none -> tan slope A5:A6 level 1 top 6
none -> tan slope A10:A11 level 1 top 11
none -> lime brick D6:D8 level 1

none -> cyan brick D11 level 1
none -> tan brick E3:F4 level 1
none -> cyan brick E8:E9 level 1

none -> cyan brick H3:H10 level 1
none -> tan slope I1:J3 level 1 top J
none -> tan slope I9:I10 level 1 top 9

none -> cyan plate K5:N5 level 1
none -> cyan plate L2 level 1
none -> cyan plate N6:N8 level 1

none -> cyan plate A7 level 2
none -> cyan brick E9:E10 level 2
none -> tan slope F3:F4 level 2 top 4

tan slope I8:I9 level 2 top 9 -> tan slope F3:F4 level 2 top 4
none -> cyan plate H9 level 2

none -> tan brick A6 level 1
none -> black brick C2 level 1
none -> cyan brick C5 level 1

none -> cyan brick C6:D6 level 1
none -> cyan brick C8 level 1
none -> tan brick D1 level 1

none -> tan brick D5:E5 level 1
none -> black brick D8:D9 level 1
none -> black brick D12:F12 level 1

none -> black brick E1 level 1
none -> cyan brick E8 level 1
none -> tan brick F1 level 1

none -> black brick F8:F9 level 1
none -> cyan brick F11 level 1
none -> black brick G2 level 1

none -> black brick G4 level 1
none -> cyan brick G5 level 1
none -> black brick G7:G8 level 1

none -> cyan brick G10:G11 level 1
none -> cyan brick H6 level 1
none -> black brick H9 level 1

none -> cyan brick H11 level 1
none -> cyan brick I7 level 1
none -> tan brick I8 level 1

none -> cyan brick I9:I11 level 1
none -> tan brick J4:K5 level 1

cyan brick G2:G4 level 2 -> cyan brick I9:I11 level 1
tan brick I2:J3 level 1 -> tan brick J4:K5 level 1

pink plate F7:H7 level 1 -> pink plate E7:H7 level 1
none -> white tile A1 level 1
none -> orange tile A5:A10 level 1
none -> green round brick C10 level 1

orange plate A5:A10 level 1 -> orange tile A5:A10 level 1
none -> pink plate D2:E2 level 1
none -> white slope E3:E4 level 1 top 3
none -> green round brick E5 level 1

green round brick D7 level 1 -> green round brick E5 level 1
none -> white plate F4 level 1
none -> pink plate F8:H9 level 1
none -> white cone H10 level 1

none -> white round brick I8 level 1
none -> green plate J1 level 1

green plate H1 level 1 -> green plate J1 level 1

Work instructions
Restate the records above verbatim, omitting no line.

Solved exercise
none -> tan slope A5:A6 level 1 top 6
none -> tan slope A10:A11 level 1 top 11
none -> lime brick D6:D8 level 1

none -> cyan brick D11 level 1
none -> tan brick E3:F4 level 1
none -> cyan brick E8:E9 level 1

none -> cyan brick H3:H10 level 1
none -> tan slope I1:J3 level 1 top J
none -> tan slope I9:I10 level 1 top 9

none -> cyan plate K5:N5 level 1
none -> cyan plate L2 level 1
none -> cyan plate N6:N8 level 1

none -> cyan plate A7 level 2
none -> cyan brick E9:E10 level 2
none -> tan slope F3:F4 level 2 top 4

tan slope I8:I9 level 2 top 9 -> tan slope F3:F4 level 2 top 4
none -> cyan plate H9 level 2

none -> tan brick A6 level 1
none -> black brick C2 level 1
none -> cyan brick C5 level 1

none -> cyan brick C6:D6 level 1
none -> cyan brick C8 level 1
none -> tan brick D1 level 1

none -> tan brick D5:E5 level 1
none -> black brick D8:D9 level 1
none -> black brick D12:F12 level 1

none -> black brick E1 level 1
none -> cyan brick E8 level 1
none -> tan brick F1 level 1

none -> black brick F8:F9 level 1
none -> cyan brick F11 level 1
none -> black brick G2 level 1

none -> black brick G4 level 1
none -> cyan brick G5 level 1
none -> black brick G7:G8 level 1

none -> cyan brick G10:G11 level 1
none -> cyan brick H6 level 1
none -> black brick H9 level 1

none -> cyan brick H11 level 1
none -> cyan brick I7 level 1
none -> tan brick I8 level 1

none -> cyan brick I9:I11 level 1
none -> tan brick J4:K5 level 1

cyan brick G2:G4 level 2 -> cyan brick I9:I11 level 1
tan brick I2:J3 level 1 -> tan brick J4:K5 level 1

pink plate F7:H7 level 1 -> pink plate E7:H7 level 1
none -> white tile A1 level 1
none -> orange tile A5:A10 level 1
none -> green round brick C10 level 1

orange plate A5:A10 level 1 -> orange tile A5:A10 level 1
none -> pink plate D2:E2 level 1
none -> white slope E3:E4 level 1 top 3
none -> green round brick E5 level 1

green round brick D7 level 1 -> green round brick E5 level 1
none -> white plate F4 level 1
none -> pink plate F8:H9 level 1
none -> white cone H10 level 1

none -> white round brick I8 level 1
none -> green plate J1 level 1

green plate H1 level 1 -> green plate J1 level 1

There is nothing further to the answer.